WHAT TO WORK ON :: Copy the listing exactly; drop the pictures.

DATASET CONTENT ::
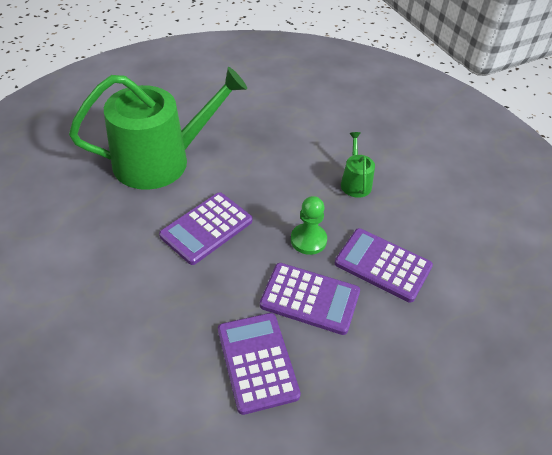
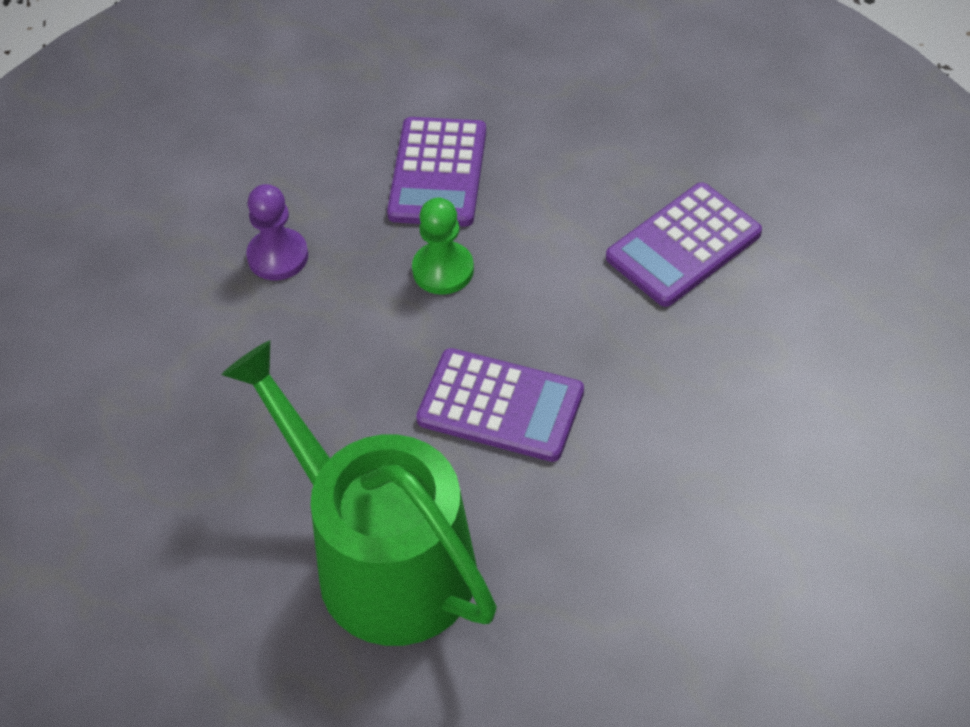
camera: 110 degrees left, 5 degrees up
(310, 299) = (549, 230): purple calculator -> none
(355, 182) = (278, 256): green watering can -> purple pawn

RESPONSE BOX ::
camera: 110 degrees left, 5 degrees up
(310, 299) = (549, 230): purple calculator -> none
(355, 182) = (278, 256): green watering can -> purple pawn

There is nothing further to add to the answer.